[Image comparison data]
··········

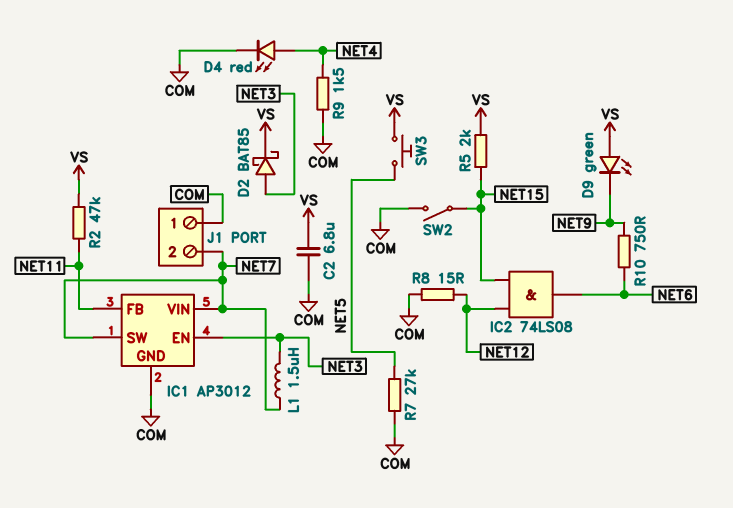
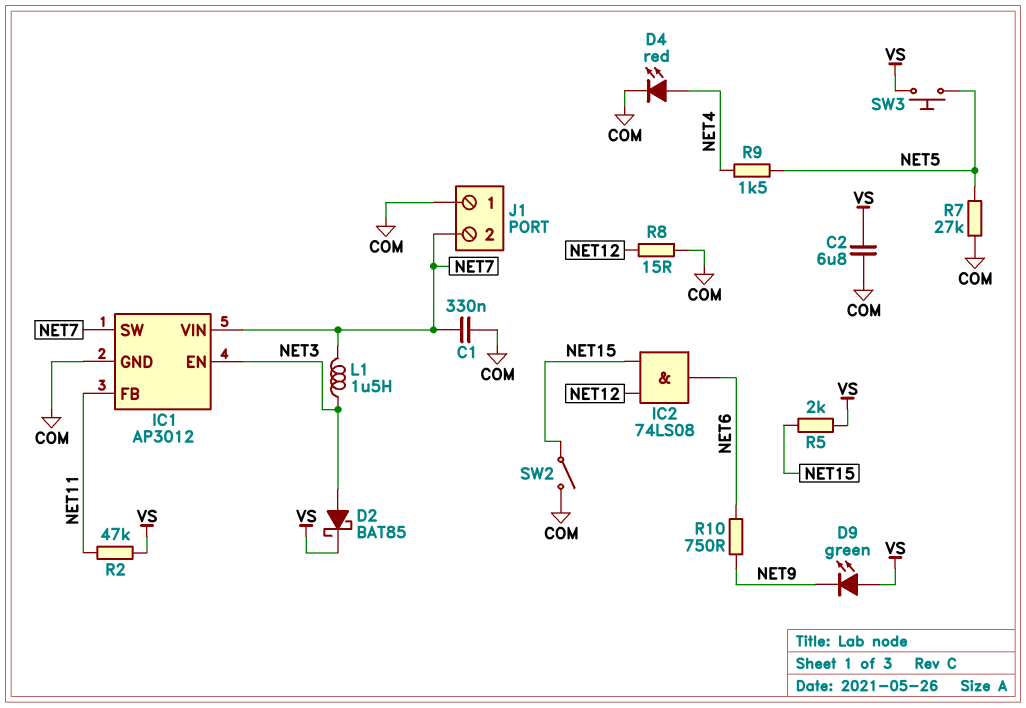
C1: none -> 330nF (COM, NET7)
R9: 1.5k (COM, NET4) -> 1.5k (NET4, NET5)

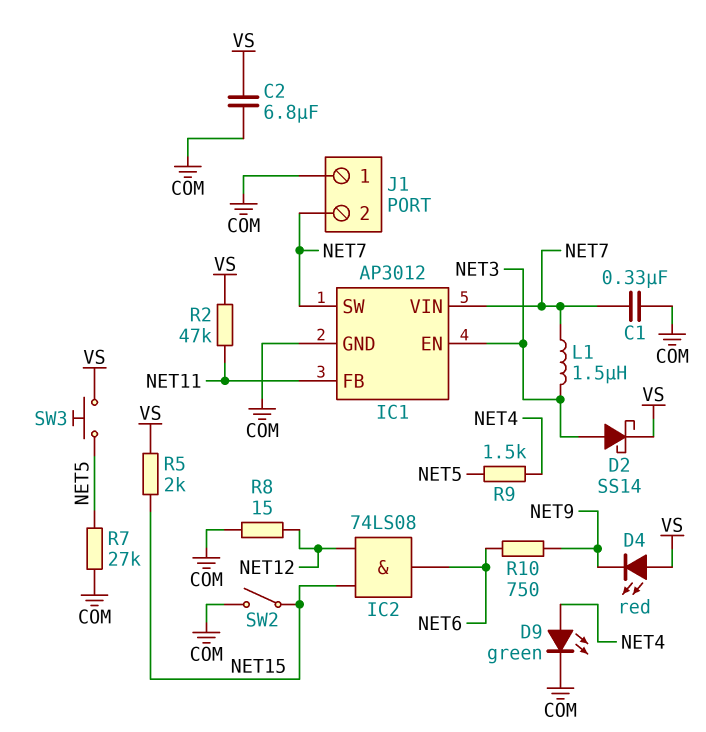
D2: schottky BAT85 (A NET3, K VS) -> schottky SS14 (A NET3, K VS)
D4: LED red (A NET4, K COM) -> LED red (A VS, K NET9)
D9: LED green (A VS, K NET9) -> LED green (A NET4, K COM)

··········

When you retype the data above, match every line exactly and leave the pictures behind.

→ Result below
C1: none -> 330nF (COM, NET7)
R9: 1.5k (COM, NET4) -> 1.5k (NET4, NET5)

D2: schottky BAT85 (A NET3, K VS) -> schottky SS14 (A NET3, K VS)
D4: LED red (A NET4, K COM) -> LED red (A VS, K NET9)
D9: LED green (A VS, K NET9) -> LED green (A NET4, K COM)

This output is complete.